▶ Exercise goal
Restate word for word the line with "(150, 154) = (769, 175): orange" and all lines after it; please stop only at the end of the listing below.

▶ Data

-- Opening Marker --

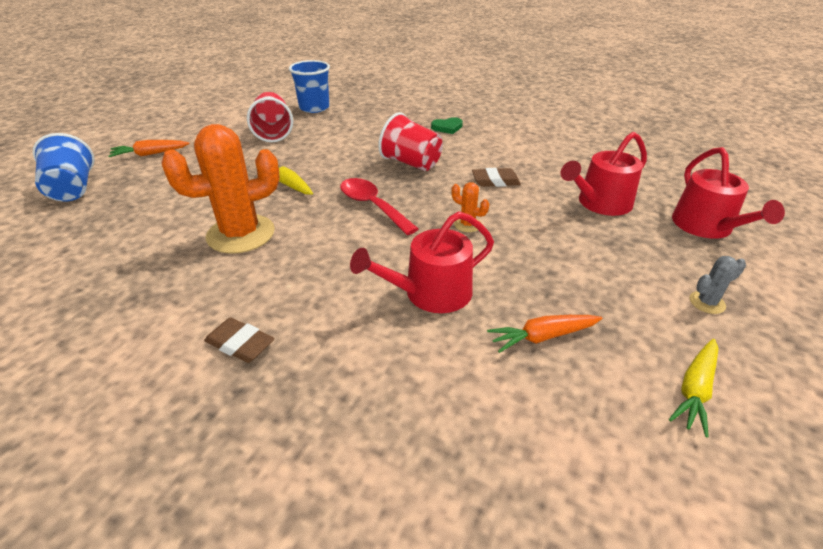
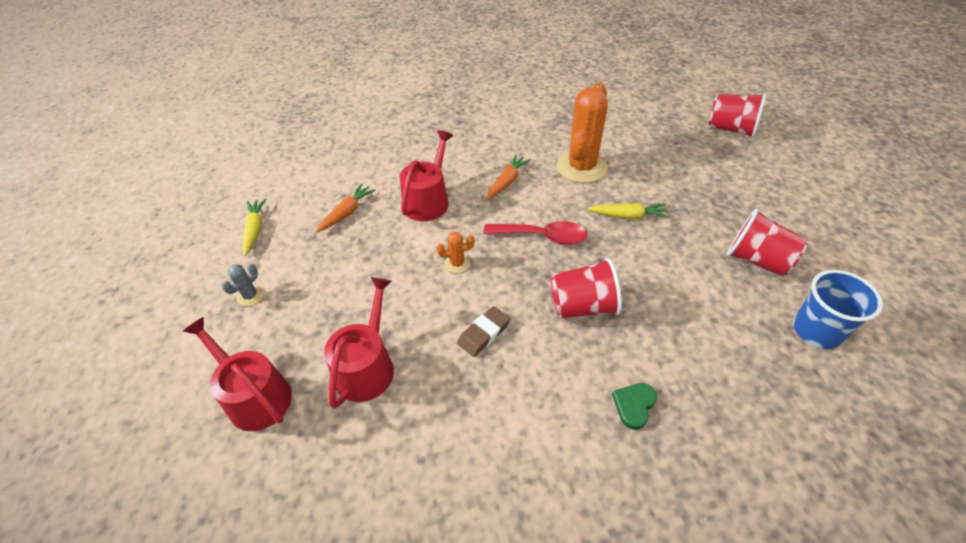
camera: 140 degrees right, 10 degrees up
(72, 189) = (731, 129): blue cup -> red cup
(150, 154) = (769, 175): orange carrot -> orange carrot (507, 181)
(240, 344) = (485, 131): brown eraser -> none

-- Closing Marker --

▶ Response area
(150, 154) = (769, 175): orange carrot -> orange carrot (507, 181)
(240, 344) = (485, 131): brown eraser -> none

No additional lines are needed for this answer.